* **Raw data**
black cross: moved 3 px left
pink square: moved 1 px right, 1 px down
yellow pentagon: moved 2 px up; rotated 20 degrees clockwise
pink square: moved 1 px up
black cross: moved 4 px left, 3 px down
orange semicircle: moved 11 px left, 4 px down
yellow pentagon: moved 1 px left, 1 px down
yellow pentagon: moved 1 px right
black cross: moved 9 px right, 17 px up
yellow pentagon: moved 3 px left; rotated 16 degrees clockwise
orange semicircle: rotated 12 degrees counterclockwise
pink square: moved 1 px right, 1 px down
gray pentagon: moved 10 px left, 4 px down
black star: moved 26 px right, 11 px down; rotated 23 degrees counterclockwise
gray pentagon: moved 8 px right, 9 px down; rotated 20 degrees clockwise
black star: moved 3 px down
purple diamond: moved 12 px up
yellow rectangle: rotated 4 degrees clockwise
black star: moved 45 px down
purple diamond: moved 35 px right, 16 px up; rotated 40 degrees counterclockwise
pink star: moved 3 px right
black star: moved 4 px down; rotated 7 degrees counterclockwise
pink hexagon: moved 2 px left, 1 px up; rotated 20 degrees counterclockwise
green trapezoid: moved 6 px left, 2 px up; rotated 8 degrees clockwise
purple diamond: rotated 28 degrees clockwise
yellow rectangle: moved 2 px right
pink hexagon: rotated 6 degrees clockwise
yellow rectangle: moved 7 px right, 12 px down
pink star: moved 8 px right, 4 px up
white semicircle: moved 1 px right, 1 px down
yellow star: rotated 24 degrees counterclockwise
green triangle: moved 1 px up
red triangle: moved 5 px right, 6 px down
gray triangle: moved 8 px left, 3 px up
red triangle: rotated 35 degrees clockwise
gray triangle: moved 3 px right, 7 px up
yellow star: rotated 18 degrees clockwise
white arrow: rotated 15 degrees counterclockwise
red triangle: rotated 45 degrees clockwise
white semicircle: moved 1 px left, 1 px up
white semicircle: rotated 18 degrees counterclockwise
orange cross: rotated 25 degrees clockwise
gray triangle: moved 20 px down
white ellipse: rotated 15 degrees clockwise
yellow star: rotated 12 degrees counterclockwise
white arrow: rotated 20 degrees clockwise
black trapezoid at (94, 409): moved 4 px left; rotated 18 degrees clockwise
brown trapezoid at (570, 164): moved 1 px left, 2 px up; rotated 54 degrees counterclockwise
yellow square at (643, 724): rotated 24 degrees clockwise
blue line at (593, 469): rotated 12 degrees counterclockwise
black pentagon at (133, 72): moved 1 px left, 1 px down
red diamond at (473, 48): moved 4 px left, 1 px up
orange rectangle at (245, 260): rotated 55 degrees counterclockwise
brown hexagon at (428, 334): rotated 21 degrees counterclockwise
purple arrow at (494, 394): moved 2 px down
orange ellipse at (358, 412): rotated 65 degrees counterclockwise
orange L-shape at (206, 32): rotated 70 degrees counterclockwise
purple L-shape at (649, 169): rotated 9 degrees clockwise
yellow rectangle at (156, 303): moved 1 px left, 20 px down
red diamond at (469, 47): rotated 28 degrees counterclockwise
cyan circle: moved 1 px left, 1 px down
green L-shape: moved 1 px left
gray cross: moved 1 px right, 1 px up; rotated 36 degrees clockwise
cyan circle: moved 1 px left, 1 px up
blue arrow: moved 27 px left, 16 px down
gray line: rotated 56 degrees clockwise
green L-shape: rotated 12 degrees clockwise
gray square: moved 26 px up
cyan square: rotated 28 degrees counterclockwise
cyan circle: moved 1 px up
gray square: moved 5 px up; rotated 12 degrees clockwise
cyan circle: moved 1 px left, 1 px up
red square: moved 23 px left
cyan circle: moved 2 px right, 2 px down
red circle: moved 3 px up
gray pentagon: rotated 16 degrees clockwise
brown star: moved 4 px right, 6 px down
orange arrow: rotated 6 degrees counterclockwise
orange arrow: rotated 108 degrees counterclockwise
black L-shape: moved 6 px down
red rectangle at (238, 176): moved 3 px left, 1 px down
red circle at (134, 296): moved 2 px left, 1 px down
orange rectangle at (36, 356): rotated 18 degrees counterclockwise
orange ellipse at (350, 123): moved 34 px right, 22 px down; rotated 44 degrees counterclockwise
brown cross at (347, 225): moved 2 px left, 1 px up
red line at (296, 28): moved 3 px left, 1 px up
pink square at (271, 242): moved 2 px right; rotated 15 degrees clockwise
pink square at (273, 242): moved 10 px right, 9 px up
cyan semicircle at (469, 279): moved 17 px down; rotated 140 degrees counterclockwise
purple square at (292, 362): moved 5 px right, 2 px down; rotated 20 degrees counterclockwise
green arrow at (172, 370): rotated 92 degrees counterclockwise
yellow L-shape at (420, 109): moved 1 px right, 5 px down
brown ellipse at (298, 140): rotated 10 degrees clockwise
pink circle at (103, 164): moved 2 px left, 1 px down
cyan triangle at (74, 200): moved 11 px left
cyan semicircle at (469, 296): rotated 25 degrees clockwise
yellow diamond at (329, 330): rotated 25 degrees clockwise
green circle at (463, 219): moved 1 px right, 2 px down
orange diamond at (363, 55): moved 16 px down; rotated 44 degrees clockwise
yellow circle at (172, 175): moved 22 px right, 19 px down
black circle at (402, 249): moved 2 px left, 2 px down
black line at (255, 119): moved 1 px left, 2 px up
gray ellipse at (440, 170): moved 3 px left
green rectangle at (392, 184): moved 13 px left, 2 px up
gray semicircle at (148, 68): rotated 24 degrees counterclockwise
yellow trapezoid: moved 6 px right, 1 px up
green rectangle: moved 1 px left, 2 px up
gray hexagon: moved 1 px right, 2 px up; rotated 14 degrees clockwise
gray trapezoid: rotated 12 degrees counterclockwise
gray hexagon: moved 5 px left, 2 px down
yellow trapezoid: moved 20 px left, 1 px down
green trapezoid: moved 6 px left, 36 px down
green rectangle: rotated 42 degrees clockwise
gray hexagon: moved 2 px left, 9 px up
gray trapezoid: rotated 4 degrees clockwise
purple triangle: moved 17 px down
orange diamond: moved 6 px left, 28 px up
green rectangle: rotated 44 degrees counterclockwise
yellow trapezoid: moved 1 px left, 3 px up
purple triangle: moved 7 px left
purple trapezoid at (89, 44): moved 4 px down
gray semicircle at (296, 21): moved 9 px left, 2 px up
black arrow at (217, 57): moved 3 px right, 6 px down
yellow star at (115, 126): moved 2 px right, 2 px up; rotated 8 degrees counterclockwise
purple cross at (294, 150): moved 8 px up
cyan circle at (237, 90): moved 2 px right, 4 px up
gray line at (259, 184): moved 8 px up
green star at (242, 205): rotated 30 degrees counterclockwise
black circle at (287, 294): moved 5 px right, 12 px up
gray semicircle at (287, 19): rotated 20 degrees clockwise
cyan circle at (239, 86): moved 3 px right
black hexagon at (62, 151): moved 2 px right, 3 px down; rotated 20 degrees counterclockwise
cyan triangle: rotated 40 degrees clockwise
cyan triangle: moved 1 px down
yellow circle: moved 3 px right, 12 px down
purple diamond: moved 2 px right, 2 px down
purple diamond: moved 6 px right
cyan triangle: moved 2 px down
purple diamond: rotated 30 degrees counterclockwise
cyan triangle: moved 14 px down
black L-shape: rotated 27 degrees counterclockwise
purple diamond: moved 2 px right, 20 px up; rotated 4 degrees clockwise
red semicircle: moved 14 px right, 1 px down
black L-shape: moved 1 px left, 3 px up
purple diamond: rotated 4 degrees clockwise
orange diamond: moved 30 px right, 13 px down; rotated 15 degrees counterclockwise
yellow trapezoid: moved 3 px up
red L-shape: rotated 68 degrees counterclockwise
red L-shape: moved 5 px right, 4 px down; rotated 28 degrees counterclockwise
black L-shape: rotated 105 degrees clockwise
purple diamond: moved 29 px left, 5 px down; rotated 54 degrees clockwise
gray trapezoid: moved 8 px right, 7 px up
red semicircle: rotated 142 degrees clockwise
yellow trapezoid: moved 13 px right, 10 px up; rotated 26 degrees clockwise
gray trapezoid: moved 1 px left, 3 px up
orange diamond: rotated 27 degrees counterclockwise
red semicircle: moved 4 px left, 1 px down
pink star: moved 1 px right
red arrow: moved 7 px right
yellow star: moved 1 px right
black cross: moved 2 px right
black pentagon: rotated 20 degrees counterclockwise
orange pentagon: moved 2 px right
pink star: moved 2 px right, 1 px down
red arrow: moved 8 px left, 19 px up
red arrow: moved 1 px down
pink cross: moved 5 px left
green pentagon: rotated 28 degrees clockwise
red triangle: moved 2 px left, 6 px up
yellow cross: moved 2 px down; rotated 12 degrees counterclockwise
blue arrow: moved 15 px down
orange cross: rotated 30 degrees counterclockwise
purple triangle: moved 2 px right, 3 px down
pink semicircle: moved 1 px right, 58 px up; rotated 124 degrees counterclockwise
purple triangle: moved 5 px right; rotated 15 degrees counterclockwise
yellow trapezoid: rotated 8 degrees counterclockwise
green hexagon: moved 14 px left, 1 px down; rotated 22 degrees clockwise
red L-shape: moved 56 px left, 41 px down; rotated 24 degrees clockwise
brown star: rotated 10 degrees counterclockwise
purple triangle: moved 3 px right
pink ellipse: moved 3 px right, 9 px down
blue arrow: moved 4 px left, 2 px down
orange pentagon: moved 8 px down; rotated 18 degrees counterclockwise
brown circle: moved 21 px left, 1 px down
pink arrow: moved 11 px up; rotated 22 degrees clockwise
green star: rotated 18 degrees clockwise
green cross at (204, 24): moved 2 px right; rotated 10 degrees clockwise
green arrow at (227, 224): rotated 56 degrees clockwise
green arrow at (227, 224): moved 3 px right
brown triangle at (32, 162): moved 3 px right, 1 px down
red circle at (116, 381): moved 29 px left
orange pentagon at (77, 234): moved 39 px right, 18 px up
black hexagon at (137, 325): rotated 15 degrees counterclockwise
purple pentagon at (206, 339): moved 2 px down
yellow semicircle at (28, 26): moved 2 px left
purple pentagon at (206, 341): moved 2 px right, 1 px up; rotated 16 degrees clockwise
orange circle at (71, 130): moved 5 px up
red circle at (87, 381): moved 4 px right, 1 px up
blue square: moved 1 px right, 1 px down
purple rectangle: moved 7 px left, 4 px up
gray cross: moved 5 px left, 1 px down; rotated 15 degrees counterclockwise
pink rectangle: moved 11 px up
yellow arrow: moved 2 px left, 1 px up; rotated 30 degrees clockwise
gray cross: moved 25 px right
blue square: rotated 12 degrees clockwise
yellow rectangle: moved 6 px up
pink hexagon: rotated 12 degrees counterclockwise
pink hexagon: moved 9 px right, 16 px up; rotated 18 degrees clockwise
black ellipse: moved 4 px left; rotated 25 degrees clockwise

* **What you are asked to do**
Pick out every line in the items above that contains the word "shape".

* **The answer**
orange L-shape at (206, 32): rotated 70 degrees counterclockwise
purple L-shape at (649, 169): rotated 9 degrees clockwise
green L-shape: moved 1 px left
green L-shape: rotated 12 degrees clockwise
black L-shape: moved 6 px down
yellow L-shape at (420, 109): moved 1 px right, 5 px down
black L-shape: rotated 27 degrees counterclockwise
black L-shape: moved 1 px left, 3 px up
red L-shape: rotated 68 degrees counterclockwise
red L-shape: moved 5 px right, 4 px down; rotated 28 degrees counterclockwise
black L-shape: rotated 105 degrees clockwise
red L-shape: moved 56 px left, 41 px down; rotated 24 degrees clockwise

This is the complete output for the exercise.